Data shown
▽
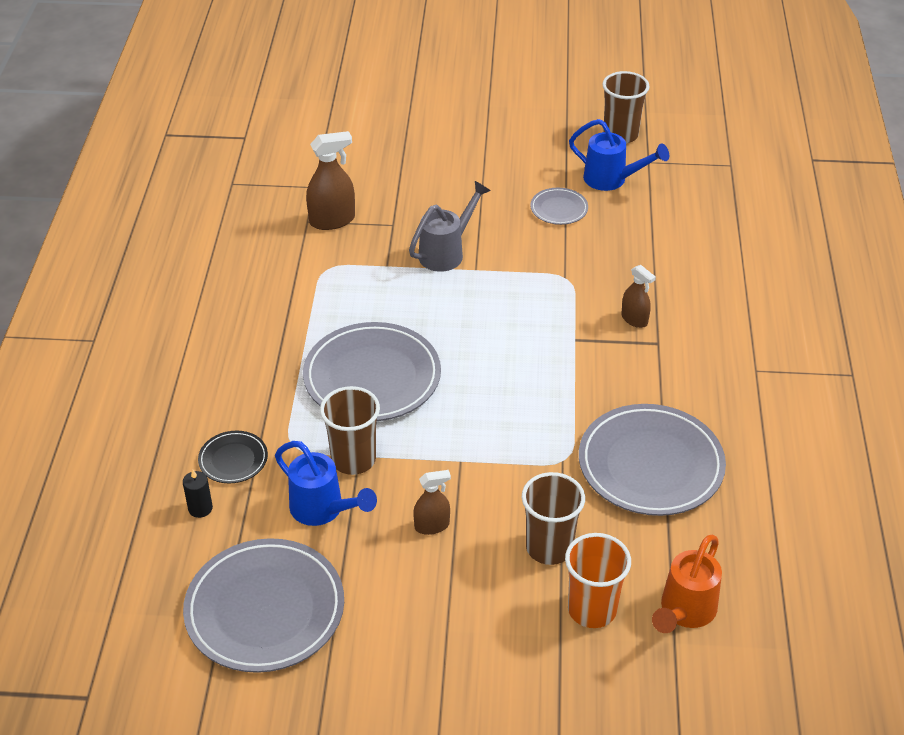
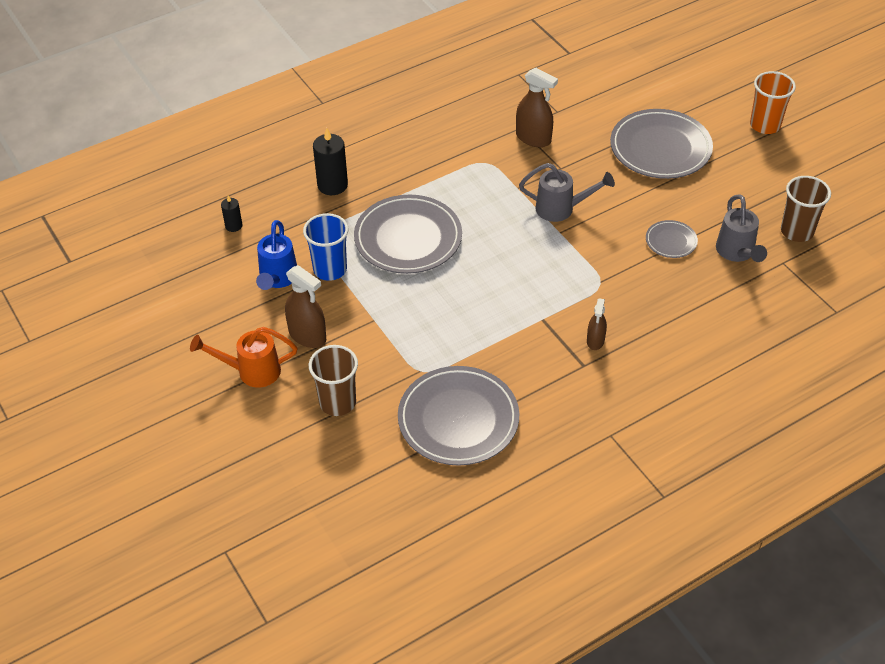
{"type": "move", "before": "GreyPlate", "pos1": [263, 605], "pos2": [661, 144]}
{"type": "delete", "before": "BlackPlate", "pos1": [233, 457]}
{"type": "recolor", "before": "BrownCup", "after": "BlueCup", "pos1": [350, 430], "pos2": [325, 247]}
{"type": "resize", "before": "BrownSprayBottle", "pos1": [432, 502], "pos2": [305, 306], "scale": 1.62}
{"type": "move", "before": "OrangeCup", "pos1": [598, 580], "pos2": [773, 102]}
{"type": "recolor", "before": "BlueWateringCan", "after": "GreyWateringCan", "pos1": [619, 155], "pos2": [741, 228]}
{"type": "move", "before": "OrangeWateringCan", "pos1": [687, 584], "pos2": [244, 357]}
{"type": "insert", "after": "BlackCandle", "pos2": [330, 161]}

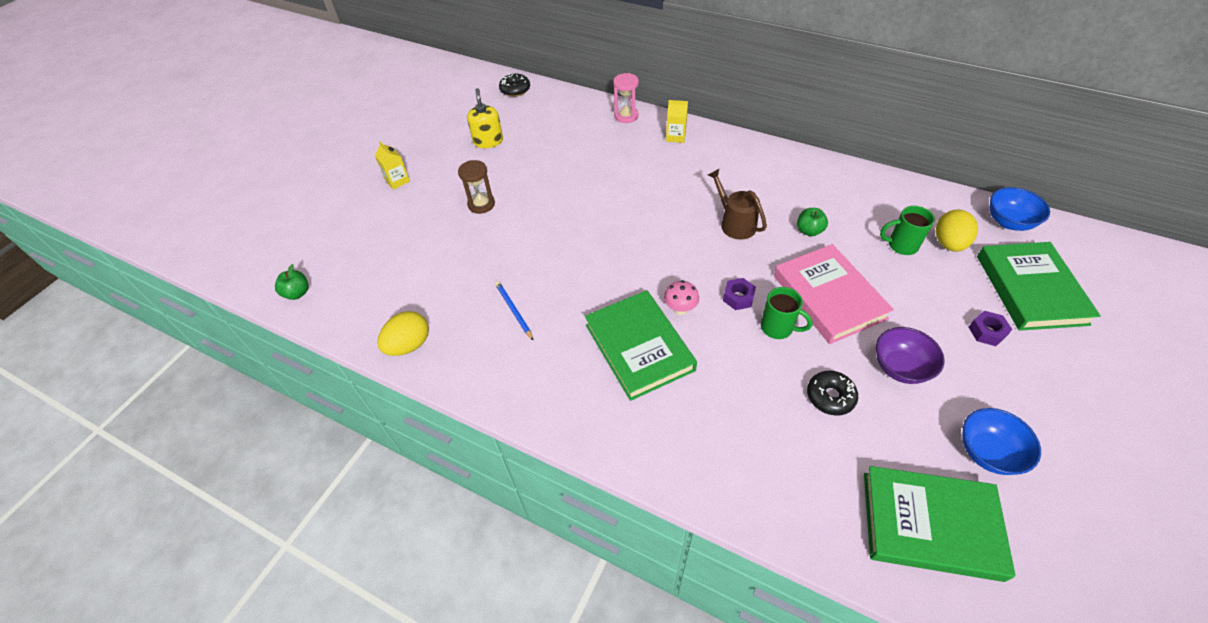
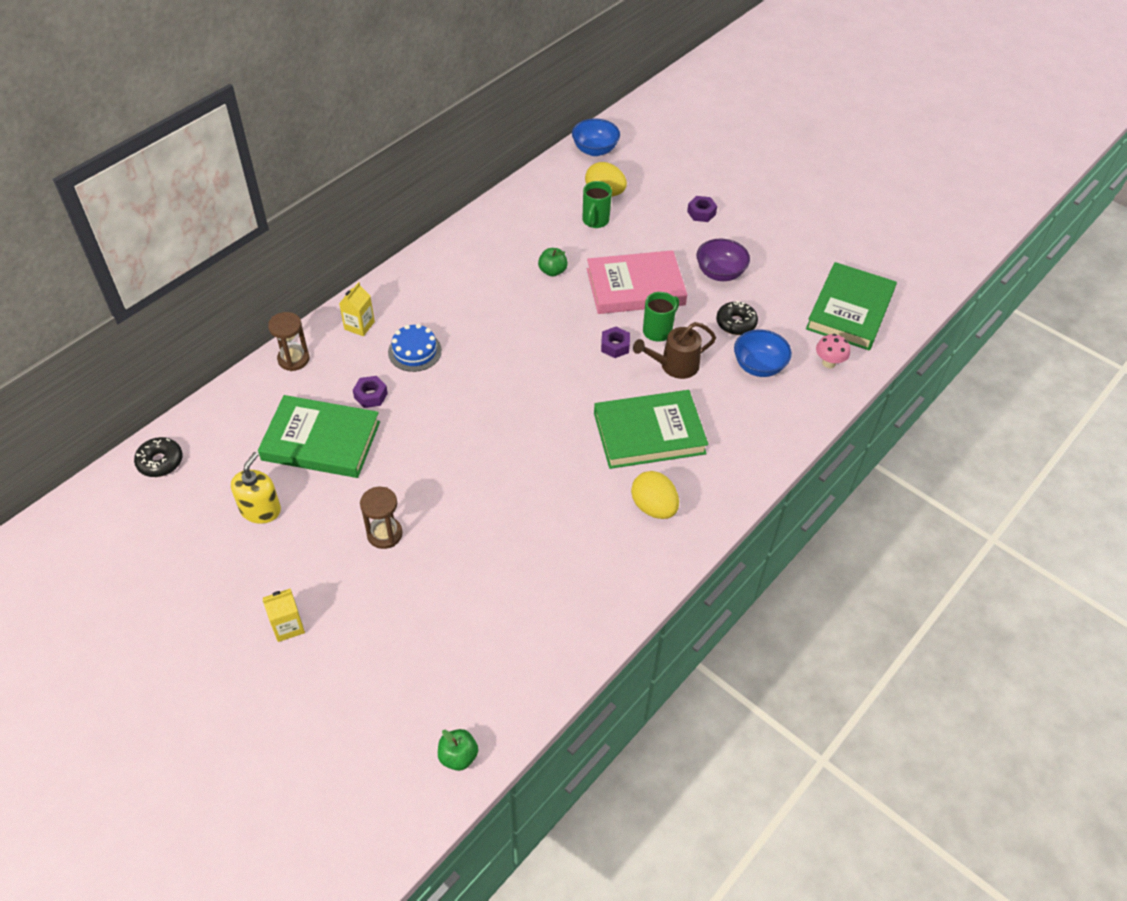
{"type": "move", "before": "YellowEgg", "pos1": [403, 333], "pos2": [655, 495]}
{"type": "rotate", "before": "YellowSoapDispenser", "pos1": [485, 118], "pos2": [256, 488], "turn": 105}
{"type": "delete", "before": "BluePencil", "pos1": [514, 311]}
{"type": "recolor", "before": "PinkHourglass", "after": "BrownHourglass", "pos1": [626, 98], "pos2": [289, 341]}
{"type": "move", "before": "PinkMushroom", "pos1": [681, 297], "pos2": [833, 351]}
{"type": "move", "before": "BrownWateringCan", "pos1": [737, 204], "pos2": [674, 350]}
{"type": "move", "before": "BlueBowl", "pos1": [1001, 441], "pos2": [763, 353]}
{"type": "move", "before": "GreenBook", "pos1": [1039, 286], "pos2": [319, 436]}
{"type": "insert", "after": "PurpleNut", "pos2": [370, 392]}
{"type": "insert", "after": "BlueCake", "pos2": [415, 348]}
△
The task
Could you please write out the entries exactly as they are, with every picture left out?

Result
{"type": "move", "before": "GreyPlate", "pos1": [263, 605], "pos2": [661, 144]}
{"type": "delete", "before": "BlackPlate", "pos1": [233, 457]}
{"type": "recolor", "before": "BrownCup", "after": "BlueCup", "pos1": [350, 430], "pos2": [325, 247]}
{"type": "resize", "before": "BrownSprayBottle", "pos1": [432, 502], "pos2": [305, 306], "scale": 1.62}
{"type": "move", "before": "OrangeCup", "pos1": [598, 580], "pos2": [773, 102]}
{"type": "recolor", "before": "BlueWateringCan", "after": "GreyWateringCan", "pos1": [619, 155], "pos2": [741, 228]}
{"type": "move", "before": "OrangeWateringCan", "pos1": [687, 584], "pos2": [244, 357]}
{"type": "insert", "after": "BlackCandle", "pos2": [330, 161]}

{"type": "move", "before": "YellowEgg", "pos1": [403, 333], "pos2": [655, 495]}
{"type": "rotate", "before": "YellowSoapDispenser", "pos1": [485, 118], "pos2": [256, 488], "turn": 105}
{"type": "delete", "before": "BluePencil", "pos1": [514, 311]}
{"type": "recolor", "before": "PinkHourglass", "after": "BrownHourglass", "pos1": [626, 98], "pos2": [289, 341]}
{"type": "move", "before": "PinkMushroom", "pos1": [681, 297], "pos2": [833, 351]}
{"type": "move", "before": "BrownWateringCan", "pos1": [737, 204], "pos2": [674, 350]}
{"type": "move", "before": "BlueBowl", "pos1": [1001, 441], "pos2": [763, 353]}
{"type": "move", "before": "GreenBook", "pos1": [1039, 286], "pos2": [319, 436]}
{"type": "insert", "after": "PurpleNut", "pos2": [370, 392]}
{"type": "insert", "after": "BlueCake", "pos2": [415, 348]}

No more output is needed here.